Job item:
Could you set down every entry exactly as it stands, without the images?

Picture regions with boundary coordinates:

· · ·

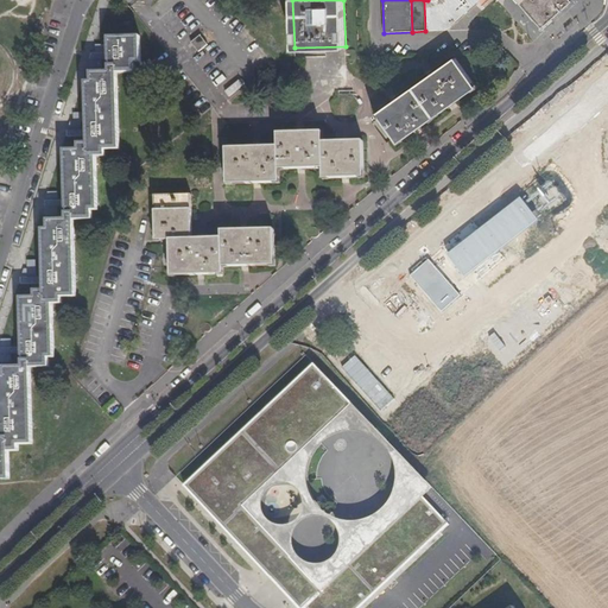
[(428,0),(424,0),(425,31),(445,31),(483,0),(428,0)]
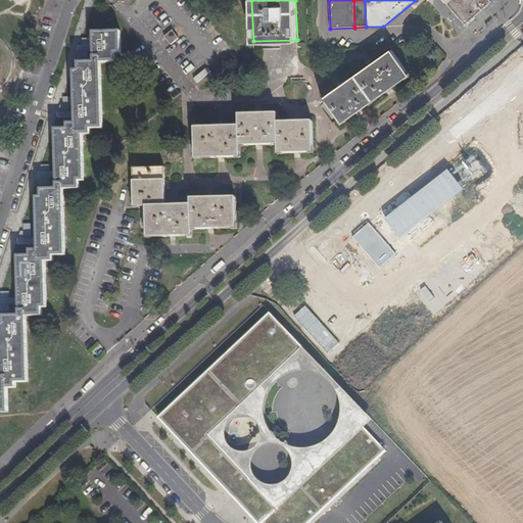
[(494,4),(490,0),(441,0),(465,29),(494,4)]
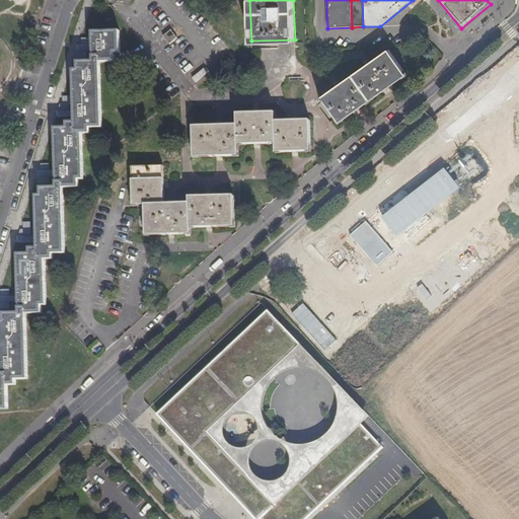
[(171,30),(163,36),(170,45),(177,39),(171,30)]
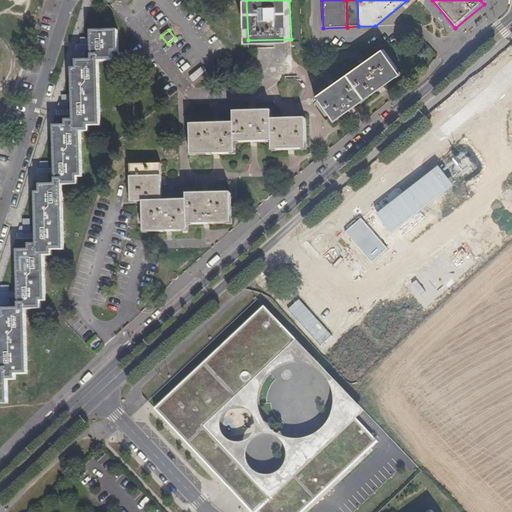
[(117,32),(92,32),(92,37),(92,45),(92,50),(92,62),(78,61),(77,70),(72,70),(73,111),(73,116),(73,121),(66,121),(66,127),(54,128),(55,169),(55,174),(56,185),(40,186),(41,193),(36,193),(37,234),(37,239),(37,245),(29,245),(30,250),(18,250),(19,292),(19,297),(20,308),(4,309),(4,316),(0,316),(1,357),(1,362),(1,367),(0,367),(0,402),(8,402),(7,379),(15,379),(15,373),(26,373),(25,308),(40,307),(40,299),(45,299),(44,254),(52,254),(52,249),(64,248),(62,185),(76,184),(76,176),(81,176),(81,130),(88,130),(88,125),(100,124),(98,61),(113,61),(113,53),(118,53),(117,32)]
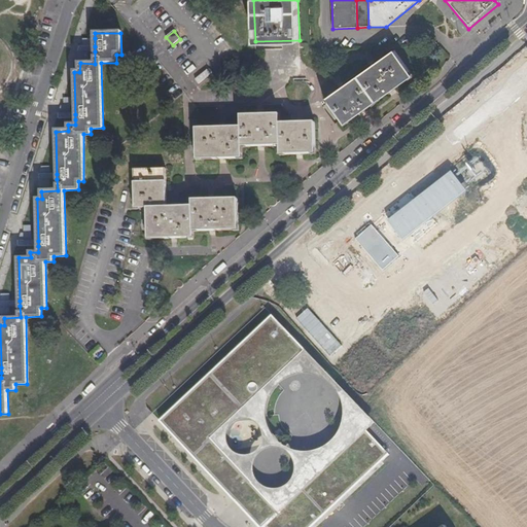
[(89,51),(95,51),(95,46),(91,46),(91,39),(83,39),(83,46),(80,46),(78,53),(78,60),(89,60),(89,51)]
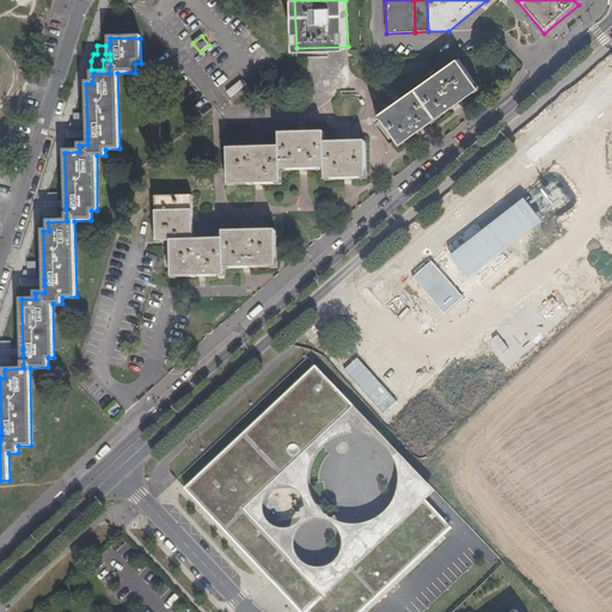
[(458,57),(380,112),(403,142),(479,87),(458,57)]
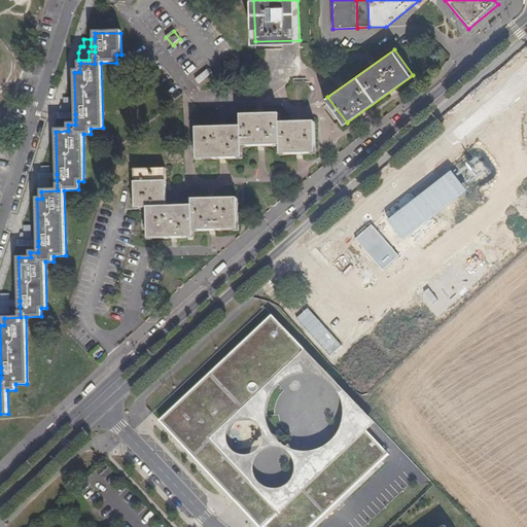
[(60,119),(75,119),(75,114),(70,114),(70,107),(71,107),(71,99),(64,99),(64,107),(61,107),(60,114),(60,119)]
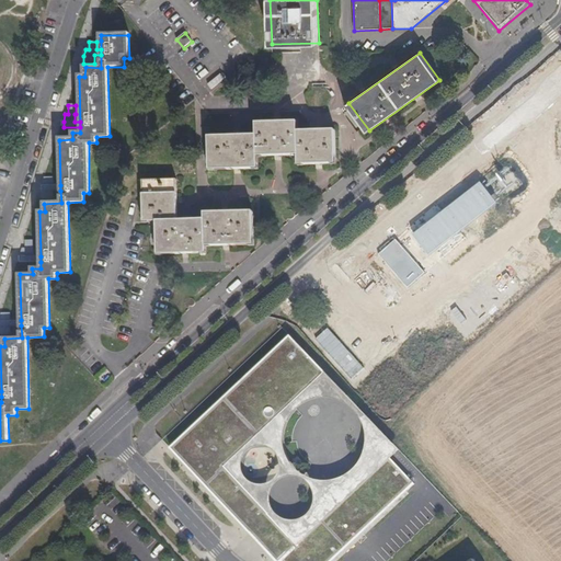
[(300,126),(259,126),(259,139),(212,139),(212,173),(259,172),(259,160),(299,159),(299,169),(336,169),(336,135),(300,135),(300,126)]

· · ·

Written response:
[(428,0),(424,0),(425,31),(445,31),(483,0),(428,0)]
[(494,4),(490,0),(441,0),(465,29),(494,4)]
[(171,30),(163,36),(170,45),(177,39),(171,30)]
[(117,32),(92,32),(92,37),(92,45),(92,50),(92,62),(78,61),(77,70),(72,70),(73,111),(73,116),(73,121),(66,121),(66,127),(54,128),(55,169),(55,174),(56,185),(40,186),(41,193),(36,193),(37,234),(37,239),(37,245),(29,245),(30,250),(18,250),(19,292),(19,297),(20,308),(4,309),(4,316),(0,316),(1,357),(1,362),(1,367),(0,367),(0,402),(8,402),(7,379),(15,379),(15,373),(26,373),(25,308),(40,307),(40,299),(45,299),(44,254),(52,254),(52,249),(64,248),(62,185),(76,184),(76,176),(81,176),(81,130),(88,130),(88,125),(100,124),(98,61),(113,61),(113,53),(118,53),(117,32)]
[(89,51),(95,51),(95,46),(91,46),(91,39),(83,39),(83,46),(80,46),(78,53),(78,60),(89,60),(89,51)]
[(458,57),(380,112),(403,142),(479,87),(458,57)]
[(60,119),(75,119),(75,114),(70,114),(70,107),(71,107),(71,99),(64,99),(64,107),(61,107),(60,114),(60,119)]
[(300,126),(259,126),(259,139),(212,139),(212,173),(259,172),(259,160),(299,159),(299,169),(336,169),(336,135),(300,135),(300,126)]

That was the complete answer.